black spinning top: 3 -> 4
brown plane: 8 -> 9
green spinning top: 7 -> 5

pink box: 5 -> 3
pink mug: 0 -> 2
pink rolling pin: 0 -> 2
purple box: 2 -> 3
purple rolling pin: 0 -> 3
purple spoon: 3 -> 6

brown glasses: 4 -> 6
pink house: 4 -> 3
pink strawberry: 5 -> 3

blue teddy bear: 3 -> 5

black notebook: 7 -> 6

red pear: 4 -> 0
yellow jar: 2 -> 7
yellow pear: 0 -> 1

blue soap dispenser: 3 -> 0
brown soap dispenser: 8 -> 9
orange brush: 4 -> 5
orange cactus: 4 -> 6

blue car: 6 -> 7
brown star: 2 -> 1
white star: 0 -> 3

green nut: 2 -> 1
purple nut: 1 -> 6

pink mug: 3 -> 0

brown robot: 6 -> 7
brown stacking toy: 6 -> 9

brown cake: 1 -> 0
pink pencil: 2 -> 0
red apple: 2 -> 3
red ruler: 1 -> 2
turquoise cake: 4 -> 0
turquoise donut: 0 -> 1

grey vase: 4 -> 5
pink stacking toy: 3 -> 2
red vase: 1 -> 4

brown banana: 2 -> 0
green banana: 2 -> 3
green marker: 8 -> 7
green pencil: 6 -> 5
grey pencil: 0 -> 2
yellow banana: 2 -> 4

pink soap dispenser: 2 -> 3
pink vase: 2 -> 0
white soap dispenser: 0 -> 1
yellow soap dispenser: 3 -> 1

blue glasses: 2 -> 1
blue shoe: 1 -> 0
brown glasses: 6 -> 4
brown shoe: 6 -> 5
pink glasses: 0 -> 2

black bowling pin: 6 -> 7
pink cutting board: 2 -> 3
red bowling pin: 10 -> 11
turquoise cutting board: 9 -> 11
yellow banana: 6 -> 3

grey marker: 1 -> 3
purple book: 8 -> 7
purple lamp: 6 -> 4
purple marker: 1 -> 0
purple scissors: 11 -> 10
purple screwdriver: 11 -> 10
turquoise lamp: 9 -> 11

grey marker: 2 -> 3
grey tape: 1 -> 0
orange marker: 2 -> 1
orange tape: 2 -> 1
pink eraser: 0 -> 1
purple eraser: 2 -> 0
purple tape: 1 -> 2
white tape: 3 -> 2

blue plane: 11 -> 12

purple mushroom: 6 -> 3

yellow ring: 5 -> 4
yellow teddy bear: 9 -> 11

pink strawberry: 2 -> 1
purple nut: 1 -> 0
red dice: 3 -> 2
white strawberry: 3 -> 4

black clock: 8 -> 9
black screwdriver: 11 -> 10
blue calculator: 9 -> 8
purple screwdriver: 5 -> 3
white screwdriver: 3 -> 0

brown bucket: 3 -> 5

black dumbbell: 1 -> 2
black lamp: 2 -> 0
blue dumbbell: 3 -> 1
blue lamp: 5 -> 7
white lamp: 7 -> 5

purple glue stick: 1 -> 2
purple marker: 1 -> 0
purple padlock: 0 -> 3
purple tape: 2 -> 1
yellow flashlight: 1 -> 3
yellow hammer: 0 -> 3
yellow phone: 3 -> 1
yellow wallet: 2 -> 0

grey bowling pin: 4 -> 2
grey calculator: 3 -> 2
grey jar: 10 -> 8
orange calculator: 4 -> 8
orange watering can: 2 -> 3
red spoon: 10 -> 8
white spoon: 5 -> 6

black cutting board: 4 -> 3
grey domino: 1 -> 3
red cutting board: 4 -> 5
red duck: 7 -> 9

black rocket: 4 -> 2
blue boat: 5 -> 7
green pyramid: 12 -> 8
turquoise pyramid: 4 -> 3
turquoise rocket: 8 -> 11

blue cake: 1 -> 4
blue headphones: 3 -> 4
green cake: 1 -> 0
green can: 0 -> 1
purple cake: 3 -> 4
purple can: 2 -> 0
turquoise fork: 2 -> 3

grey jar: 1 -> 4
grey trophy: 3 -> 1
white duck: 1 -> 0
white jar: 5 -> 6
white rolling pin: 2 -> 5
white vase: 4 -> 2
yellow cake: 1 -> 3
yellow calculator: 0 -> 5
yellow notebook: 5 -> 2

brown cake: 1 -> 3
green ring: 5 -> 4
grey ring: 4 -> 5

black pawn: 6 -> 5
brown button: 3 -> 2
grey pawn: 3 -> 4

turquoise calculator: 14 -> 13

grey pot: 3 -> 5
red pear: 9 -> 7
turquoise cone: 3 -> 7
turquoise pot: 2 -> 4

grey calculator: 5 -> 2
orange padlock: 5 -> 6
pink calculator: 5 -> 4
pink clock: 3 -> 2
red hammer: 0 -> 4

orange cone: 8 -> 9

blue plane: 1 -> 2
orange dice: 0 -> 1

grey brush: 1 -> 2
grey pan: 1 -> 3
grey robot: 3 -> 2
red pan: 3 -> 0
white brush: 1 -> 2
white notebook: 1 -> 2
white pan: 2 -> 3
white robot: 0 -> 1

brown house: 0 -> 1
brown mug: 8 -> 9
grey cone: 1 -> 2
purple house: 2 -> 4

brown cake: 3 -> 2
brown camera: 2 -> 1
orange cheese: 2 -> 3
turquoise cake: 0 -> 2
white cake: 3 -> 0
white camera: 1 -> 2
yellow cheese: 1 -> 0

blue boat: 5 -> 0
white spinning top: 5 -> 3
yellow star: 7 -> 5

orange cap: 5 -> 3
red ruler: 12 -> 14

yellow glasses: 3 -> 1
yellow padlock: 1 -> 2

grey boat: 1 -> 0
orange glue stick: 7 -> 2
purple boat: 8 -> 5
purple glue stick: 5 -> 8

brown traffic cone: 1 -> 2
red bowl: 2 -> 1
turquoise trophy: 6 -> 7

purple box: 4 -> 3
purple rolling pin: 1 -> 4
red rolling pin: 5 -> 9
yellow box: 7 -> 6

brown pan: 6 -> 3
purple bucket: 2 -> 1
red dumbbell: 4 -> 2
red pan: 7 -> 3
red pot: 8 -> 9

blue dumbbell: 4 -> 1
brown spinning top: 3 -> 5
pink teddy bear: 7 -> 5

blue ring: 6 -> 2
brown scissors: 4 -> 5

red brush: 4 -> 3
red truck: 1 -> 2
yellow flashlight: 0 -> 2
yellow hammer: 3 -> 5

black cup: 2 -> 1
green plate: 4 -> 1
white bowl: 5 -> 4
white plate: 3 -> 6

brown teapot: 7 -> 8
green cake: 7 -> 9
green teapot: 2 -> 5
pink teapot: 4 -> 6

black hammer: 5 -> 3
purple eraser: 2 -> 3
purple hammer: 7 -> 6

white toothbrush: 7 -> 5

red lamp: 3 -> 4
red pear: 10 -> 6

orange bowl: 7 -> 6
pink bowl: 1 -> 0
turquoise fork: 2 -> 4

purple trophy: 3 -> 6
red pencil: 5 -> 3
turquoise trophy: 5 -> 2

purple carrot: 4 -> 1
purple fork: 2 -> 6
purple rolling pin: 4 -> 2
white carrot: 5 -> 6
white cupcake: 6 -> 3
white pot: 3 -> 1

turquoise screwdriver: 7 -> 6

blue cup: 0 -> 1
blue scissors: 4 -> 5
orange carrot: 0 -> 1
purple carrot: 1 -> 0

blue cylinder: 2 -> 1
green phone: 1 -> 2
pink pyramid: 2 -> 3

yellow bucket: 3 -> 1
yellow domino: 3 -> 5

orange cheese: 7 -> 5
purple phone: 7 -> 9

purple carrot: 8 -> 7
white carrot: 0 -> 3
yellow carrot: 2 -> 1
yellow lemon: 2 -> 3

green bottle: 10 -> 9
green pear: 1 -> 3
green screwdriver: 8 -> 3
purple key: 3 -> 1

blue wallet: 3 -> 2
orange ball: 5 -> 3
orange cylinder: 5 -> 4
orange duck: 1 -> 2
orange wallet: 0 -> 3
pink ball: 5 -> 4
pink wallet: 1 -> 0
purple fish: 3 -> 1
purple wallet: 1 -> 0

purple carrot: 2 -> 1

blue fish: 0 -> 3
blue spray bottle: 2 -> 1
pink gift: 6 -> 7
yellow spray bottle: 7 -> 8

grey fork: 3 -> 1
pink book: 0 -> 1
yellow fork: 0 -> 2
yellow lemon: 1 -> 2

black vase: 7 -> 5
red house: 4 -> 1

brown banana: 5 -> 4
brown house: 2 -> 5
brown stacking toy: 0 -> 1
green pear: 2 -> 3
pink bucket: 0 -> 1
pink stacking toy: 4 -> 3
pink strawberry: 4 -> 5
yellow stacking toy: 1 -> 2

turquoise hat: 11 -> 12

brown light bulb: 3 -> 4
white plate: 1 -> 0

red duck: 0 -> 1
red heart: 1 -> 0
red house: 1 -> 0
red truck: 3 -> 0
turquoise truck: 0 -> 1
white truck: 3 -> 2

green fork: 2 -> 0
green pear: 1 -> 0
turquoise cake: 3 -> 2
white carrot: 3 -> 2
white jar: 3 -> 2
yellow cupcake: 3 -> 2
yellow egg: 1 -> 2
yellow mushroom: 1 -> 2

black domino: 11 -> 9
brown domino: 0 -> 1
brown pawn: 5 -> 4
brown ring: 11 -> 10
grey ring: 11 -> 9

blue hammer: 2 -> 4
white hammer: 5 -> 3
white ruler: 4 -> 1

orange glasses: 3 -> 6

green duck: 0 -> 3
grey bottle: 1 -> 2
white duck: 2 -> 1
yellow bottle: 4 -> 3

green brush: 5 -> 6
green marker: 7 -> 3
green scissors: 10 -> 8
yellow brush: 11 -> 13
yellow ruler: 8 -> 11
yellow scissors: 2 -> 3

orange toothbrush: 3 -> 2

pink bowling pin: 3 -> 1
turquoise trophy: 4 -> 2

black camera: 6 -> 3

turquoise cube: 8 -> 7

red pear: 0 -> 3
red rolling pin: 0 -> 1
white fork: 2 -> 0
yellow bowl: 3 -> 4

→ **WRITTEN TASK**
Retype exactly the lines of the data above that fall between the line with "red hammer: 0 -> 4" and the line with "brown traffic cone: 1 -> 2", inclusive, and add nothing.

→ **EXERCISE SOLUTION**
red hammer: 0 -> 4

orange cone: 8 -> 9

blue plane: 1 -> 2
orange dice: 0 -> 1

grey brush: 1 -> 2
grey pan: 1 -> 3
grey robot: 3 -> 2
red pan: 3 -> 0
white brush: 1 -> 2
white notebook: 1 -> 2
white pan: 2 -> 3
white robot: 0 -> 1

brown house: 0 -> 1
brown mug: 8 -> 9
grey cone: 1 -> 2
purple house: 2 -> 4

brown cake: 3 -> 2
brown camera: 2 -> 1
orange cheese: 2 -> 3
turquoise cake: 0 -> 2
white cake: 3 -> 0
white camera: 1 -> 2
yellow cheese: 1 -> 0

blue boat: 5 -> 0
white spinning top: 5 -> 3
yellow star: 7 -> 5

orange cap: 5 -> 3
red ruler: 12 -> 14

yellow glasses: 3 -> 1
yellow padlock: 1 -> 2

grey boat: 1 -> 0
orange glue stick: 7 -> 2
purple boat: 8 -> 5
purple glue stick: 5 -> 8

brown traffic cone: 1 -> 2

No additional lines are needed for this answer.